### Exercise instructions
Return the data below unchanged. Drop any pictures.

### Input

---

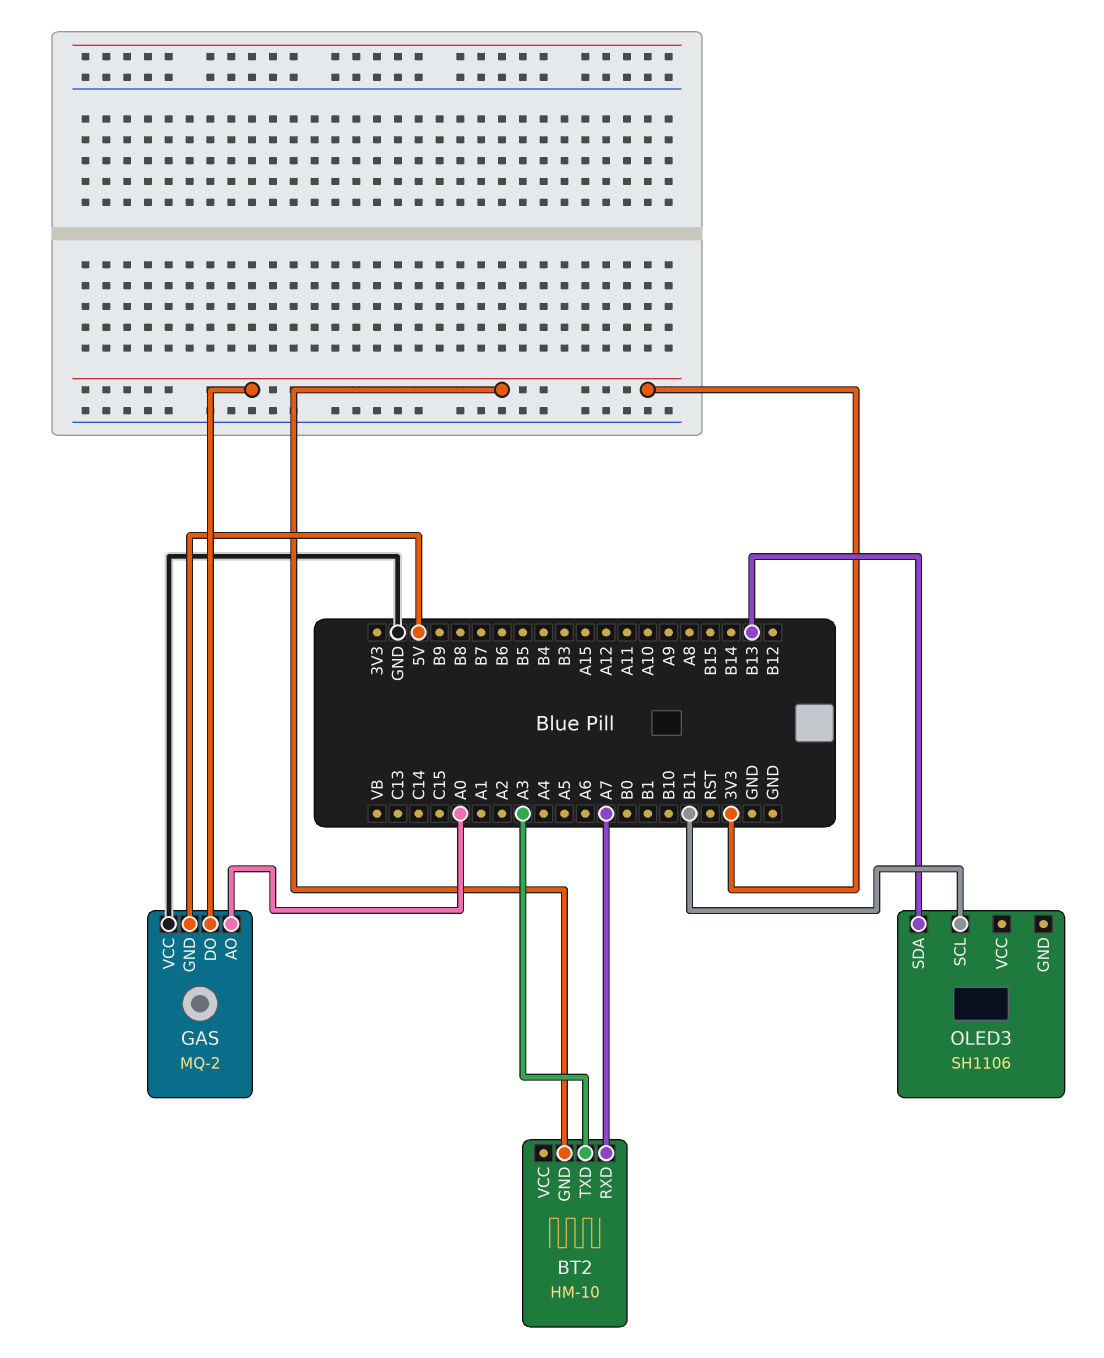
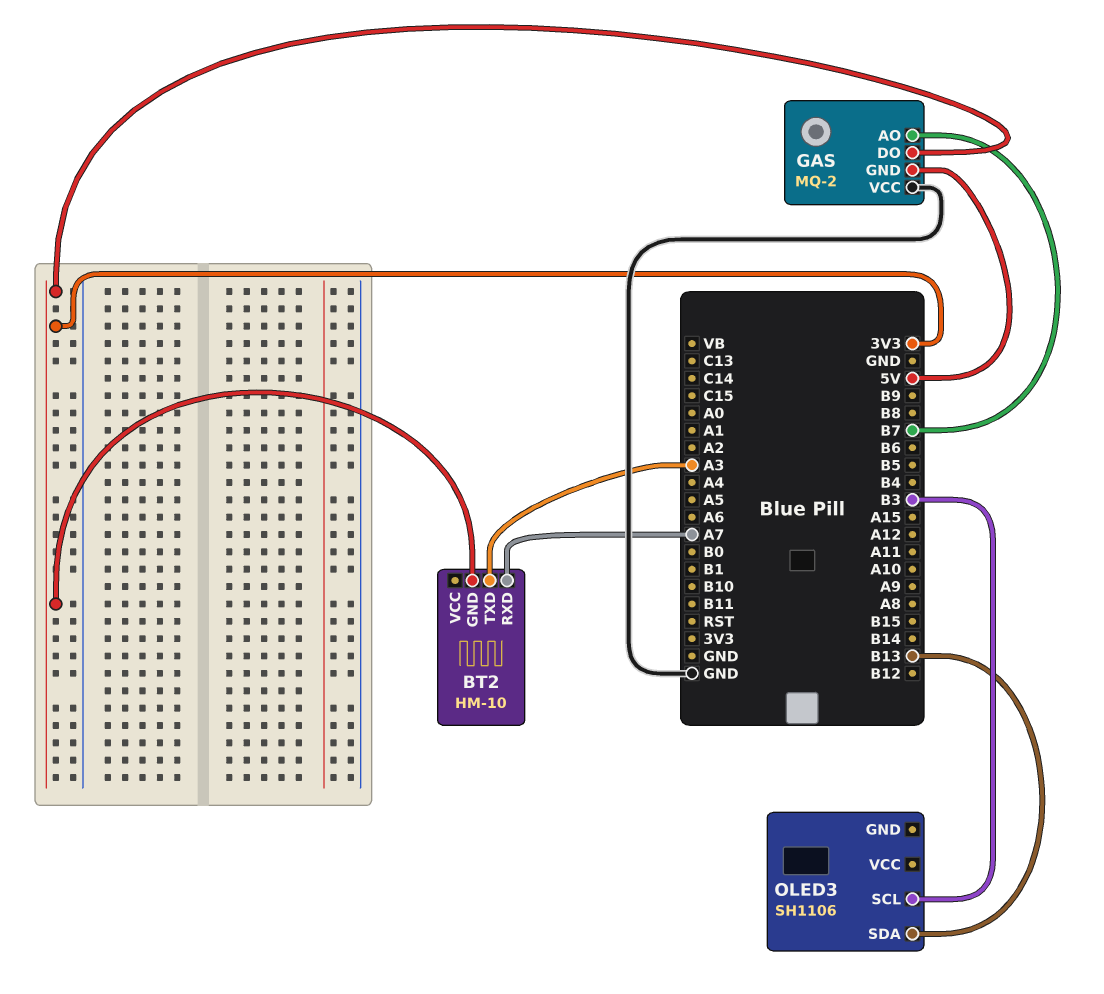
GAS pin AO: A0 -> B7
OLED3 pin SCL: B11 -> B3

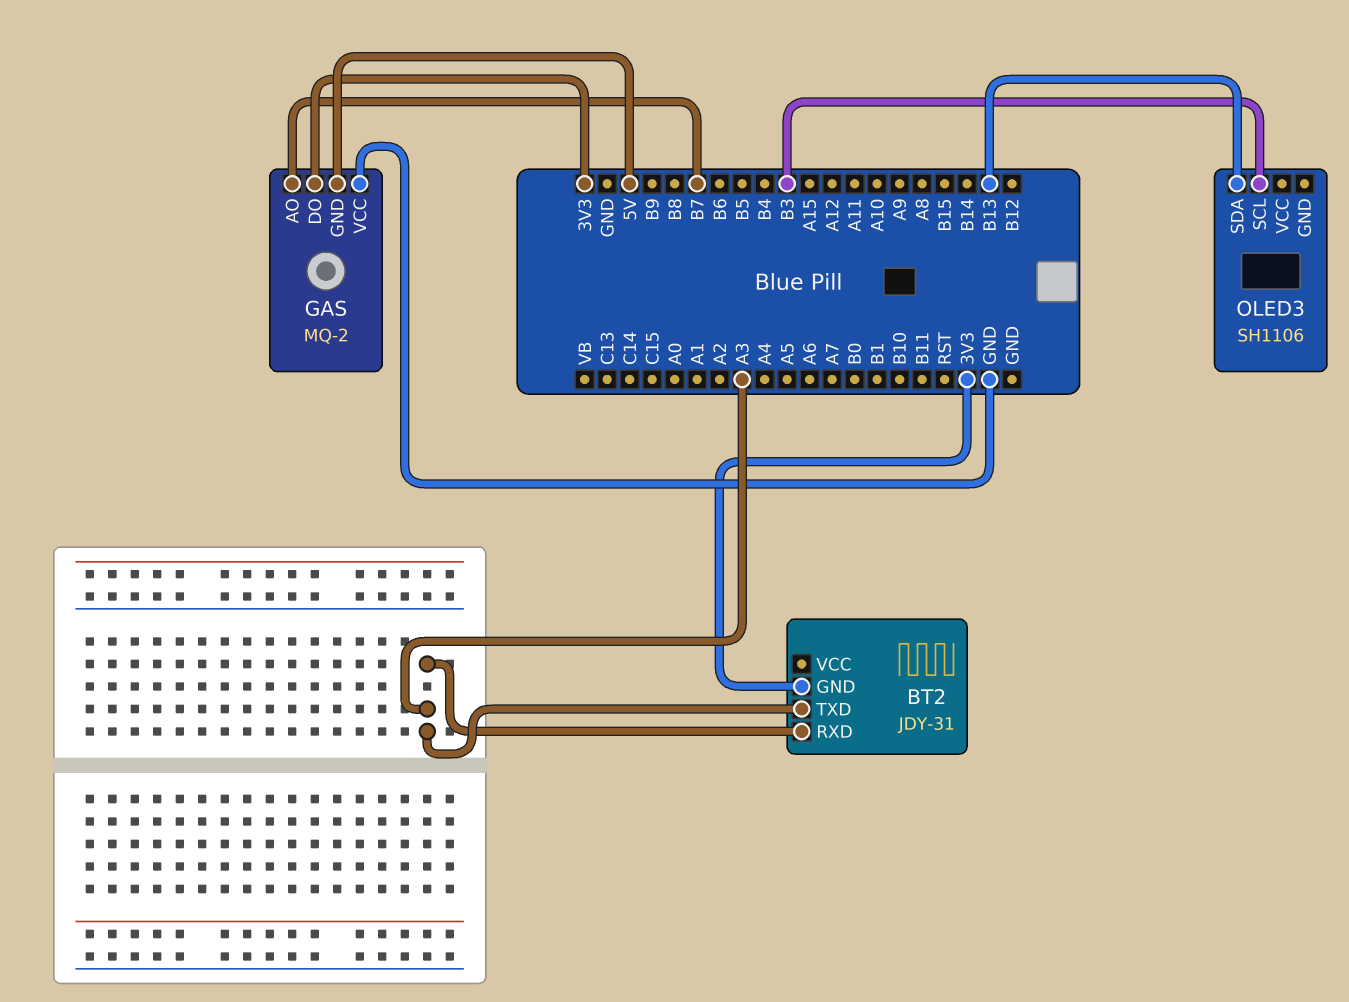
BT2: HM-10 -> JDY-31
BT2 pin RXD: A7 -> A3

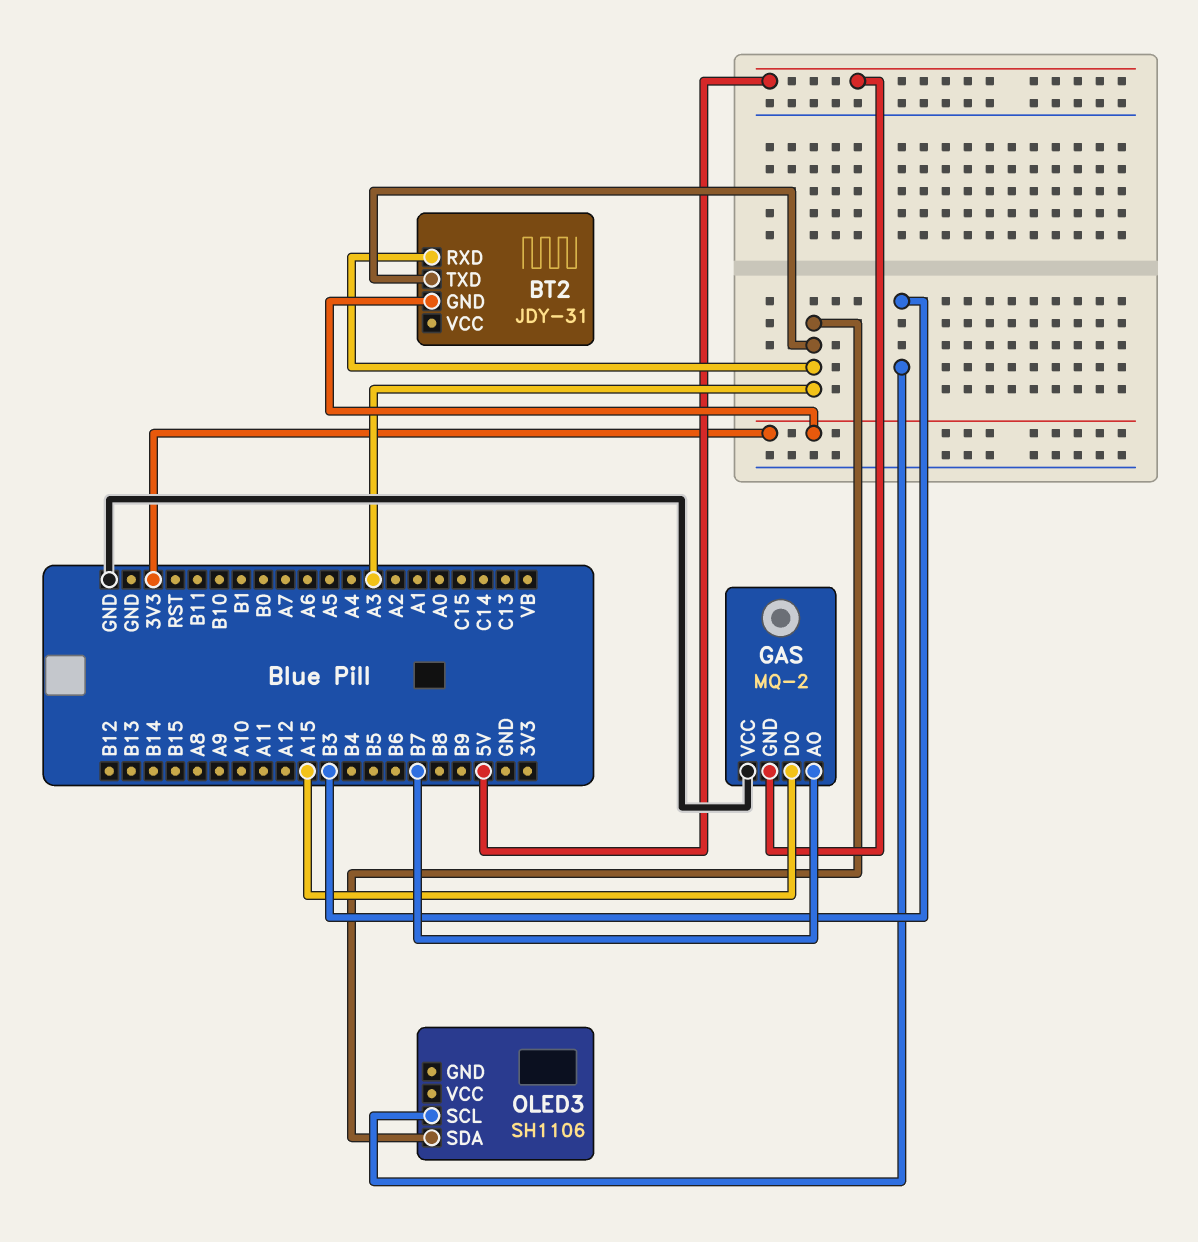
GAS pin DO: 3V3 -> A15
OLED3 pin SDA: B13 -> A3

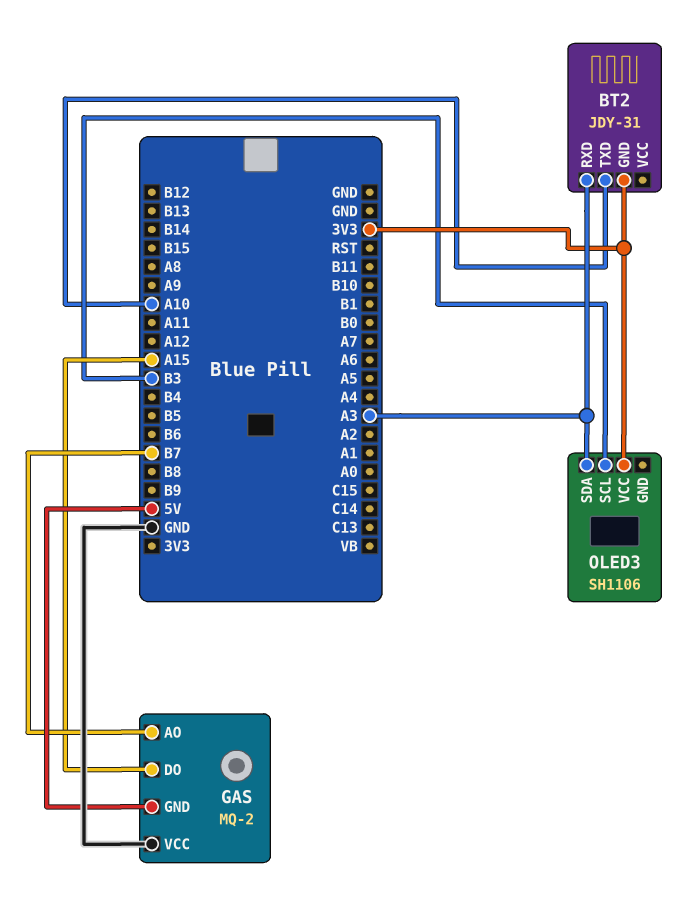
BT2 pin TXD: A3 -> A10
OLED3 pin VCC: none -> 3V3

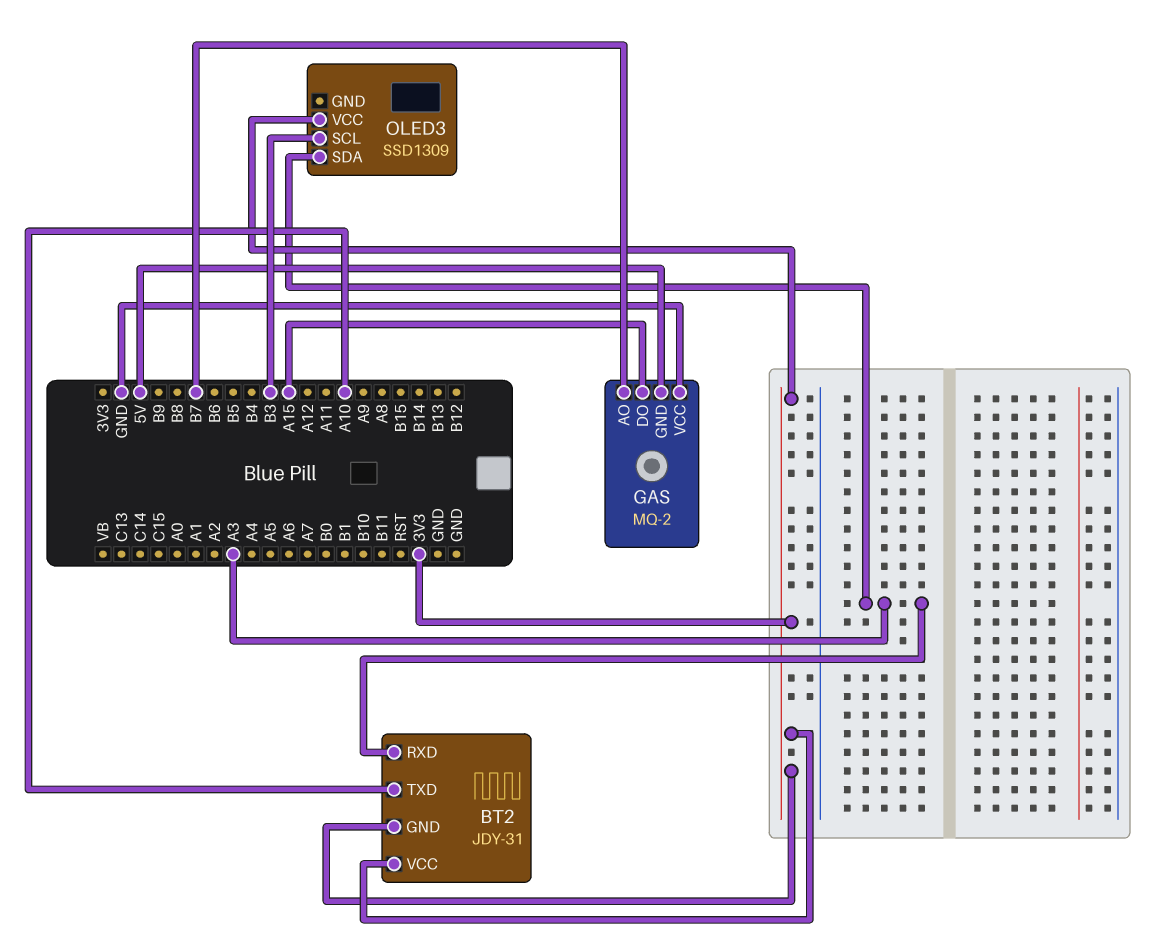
BT2 pin VCC: none -> 3V3
OLED3: SH1106 -> SSD1309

---

### Task answer
GAS pin AO: A0 -> B7
OLED3 pin SCL: B11 -> B3

BT2: HM-10 -> JDY-31
BT2 pin RXD: A7 -> A3

GAS pin DO: 3V3 -> A15
OLED3 pin SDA: B13 -> A3

BT2 pin TXD: A3 -> A10
OLED3 pin VCC: none -> 3V3

BT2 pin VCC: none -> 3V3
OLED3: SH1106 -> SSD1309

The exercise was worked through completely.